» **Exercise goal**
Please quote exactly the lines below from the line containing "[382 483 471 506]" to the line containing "[119 342 202 418]", both lines included, and nothing else.

» **Stored data**

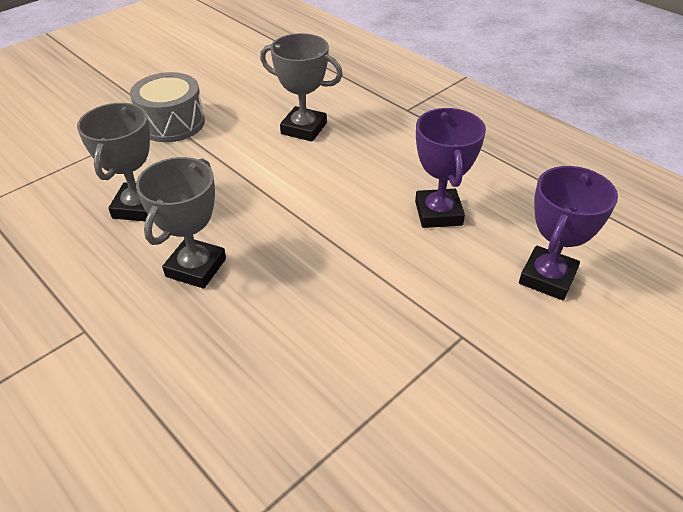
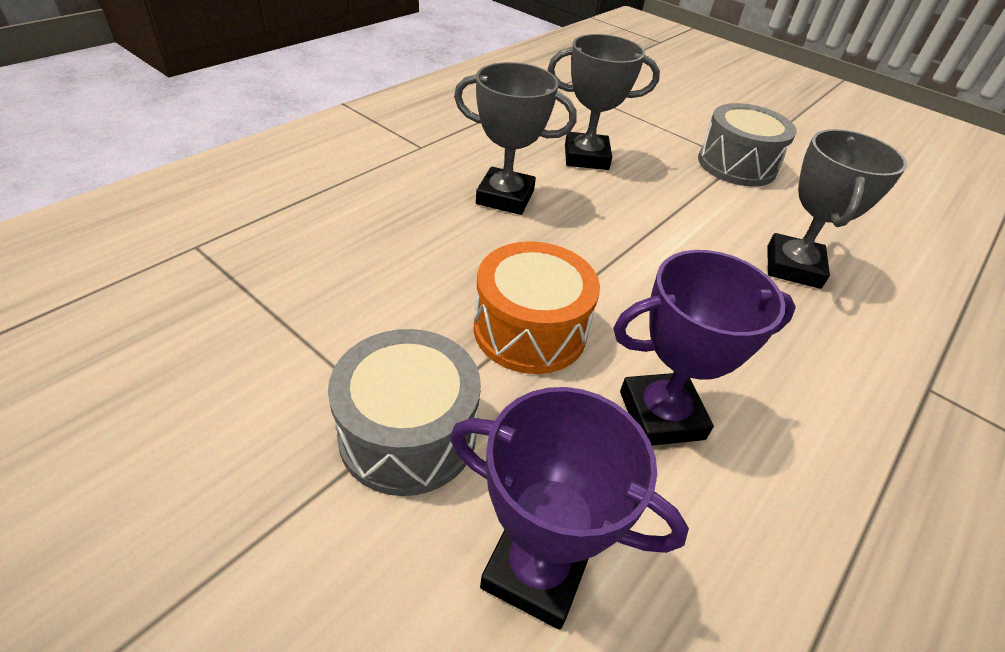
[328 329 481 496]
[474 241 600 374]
--
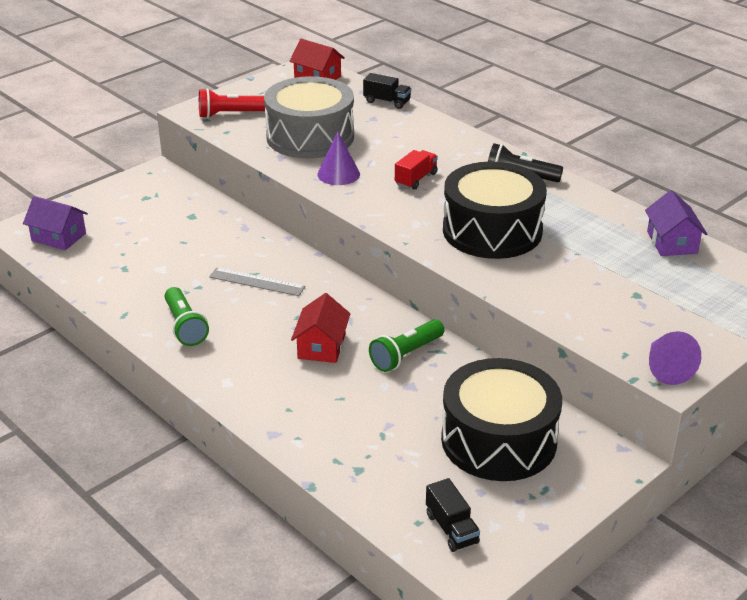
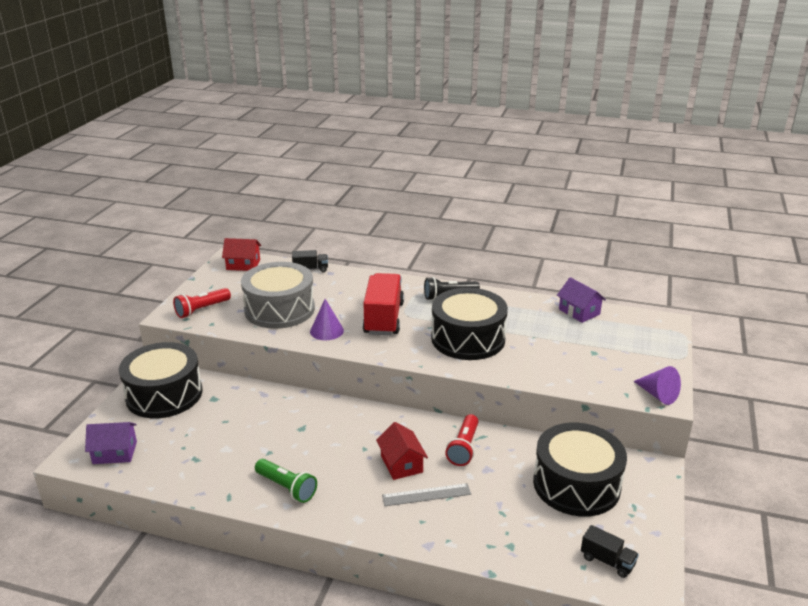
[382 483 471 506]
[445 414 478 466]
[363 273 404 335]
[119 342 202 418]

» **Answer to this exercise**
[382 483 471 506]
[445 414 478 466]
[363 273 404 335]
[119 342 202 418]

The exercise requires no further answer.